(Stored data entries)
=== Begin Enclosure ===

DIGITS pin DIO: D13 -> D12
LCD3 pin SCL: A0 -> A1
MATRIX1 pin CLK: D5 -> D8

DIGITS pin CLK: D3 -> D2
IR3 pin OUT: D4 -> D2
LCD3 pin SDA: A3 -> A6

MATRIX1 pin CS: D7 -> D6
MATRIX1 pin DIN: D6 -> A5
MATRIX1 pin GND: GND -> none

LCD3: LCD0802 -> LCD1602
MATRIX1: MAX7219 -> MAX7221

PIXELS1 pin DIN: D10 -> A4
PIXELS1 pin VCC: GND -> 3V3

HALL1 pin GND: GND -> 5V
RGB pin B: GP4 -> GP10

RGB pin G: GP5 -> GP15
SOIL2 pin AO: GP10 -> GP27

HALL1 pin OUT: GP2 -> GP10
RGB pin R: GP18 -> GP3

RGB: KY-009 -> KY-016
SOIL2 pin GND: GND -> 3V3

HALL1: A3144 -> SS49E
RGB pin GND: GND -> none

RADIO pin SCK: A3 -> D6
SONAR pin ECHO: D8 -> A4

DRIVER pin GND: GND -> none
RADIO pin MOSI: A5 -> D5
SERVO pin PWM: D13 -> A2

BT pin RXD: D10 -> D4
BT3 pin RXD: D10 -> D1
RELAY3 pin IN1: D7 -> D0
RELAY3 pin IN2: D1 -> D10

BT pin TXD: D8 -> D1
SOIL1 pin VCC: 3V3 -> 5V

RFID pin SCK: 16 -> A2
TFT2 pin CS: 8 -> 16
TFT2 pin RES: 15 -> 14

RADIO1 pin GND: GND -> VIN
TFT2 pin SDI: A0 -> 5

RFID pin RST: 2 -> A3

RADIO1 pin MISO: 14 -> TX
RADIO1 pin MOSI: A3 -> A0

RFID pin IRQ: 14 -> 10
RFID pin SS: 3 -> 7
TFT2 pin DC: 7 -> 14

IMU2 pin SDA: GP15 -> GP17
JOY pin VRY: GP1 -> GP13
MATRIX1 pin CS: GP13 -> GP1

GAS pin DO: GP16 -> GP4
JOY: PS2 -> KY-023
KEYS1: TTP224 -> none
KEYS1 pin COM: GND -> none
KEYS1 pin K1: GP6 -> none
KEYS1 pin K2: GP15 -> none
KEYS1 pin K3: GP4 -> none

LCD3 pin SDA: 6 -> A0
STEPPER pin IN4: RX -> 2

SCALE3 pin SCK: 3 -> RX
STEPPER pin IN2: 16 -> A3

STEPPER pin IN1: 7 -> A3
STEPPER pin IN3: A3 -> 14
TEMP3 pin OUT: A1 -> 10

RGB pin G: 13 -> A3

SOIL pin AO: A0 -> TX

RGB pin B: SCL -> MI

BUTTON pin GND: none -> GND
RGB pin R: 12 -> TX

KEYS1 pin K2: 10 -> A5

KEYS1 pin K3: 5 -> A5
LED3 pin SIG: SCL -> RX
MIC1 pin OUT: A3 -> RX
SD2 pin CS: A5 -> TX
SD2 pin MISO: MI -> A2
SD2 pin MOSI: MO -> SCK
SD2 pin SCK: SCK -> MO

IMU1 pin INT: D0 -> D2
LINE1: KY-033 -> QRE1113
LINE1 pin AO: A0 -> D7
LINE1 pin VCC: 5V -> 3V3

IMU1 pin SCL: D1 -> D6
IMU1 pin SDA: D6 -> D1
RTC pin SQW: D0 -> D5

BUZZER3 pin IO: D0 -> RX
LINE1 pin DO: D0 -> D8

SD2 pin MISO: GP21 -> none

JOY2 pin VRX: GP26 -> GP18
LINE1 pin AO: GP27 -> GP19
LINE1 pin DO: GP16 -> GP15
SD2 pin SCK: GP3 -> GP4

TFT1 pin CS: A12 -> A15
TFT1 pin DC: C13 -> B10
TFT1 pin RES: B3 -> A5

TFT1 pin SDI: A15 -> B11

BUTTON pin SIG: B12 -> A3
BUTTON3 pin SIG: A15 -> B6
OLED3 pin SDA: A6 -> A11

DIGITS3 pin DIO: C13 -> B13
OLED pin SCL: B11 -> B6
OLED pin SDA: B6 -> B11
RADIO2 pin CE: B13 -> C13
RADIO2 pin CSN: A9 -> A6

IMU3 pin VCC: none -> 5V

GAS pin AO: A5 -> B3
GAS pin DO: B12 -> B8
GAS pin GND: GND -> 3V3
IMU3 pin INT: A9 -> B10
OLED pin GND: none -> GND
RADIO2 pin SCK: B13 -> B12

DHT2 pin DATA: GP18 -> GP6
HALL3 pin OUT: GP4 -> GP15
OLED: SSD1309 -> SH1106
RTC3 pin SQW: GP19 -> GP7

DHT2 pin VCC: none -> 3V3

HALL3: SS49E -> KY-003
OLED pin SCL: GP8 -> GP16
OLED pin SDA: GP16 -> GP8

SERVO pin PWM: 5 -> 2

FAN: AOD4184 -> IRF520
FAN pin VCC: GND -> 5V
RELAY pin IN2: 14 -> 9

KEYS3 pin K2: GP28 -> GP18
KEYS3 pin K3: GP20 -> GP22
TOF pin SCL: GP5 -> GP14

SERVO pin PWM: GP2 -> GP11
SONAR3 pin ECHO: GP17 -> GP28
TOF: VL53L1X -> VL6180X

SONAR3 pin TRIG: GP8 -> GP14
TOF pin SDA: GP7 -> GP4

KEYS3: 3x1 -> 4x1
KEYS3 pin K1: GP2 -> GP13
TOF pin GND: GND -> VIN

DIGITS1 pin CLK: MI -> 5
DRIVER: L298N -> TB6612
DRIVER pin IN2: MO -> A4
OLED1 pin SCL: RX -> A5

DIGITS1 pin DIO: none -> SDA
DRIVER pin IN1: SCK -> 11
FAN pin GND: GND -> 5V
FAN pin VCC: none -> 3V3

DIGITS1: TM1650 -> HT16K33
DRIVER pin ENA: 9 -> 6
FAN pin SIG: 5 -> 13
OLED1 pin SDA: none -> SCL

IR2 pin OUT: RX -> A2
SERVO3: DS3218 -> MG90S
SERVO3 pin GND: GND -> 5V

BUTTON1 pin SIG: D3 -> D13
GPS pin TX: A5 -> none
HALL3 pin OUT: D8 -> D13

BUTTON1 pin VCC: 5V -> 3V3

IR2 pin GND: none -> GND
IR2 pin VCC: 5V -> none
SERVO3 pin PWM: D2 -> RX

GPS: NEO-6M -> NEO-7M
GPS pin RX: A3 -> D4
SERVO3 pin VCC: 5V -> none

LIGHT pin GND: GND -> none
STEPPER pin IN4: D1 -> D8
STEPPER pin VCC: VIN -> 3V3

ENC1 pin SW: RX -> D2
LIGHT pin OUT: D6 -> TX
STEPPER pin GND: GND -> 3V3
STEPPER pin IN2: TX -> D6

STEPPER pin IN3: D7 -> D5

=== End Enclosure ===

▸ What you should do:
Reproduce each line of the entries in which the word "LIGHT" is found.

▸ The completed task:
LIGHT pin GND: GND -> none
LIGHT pin OUT: D6 -> TX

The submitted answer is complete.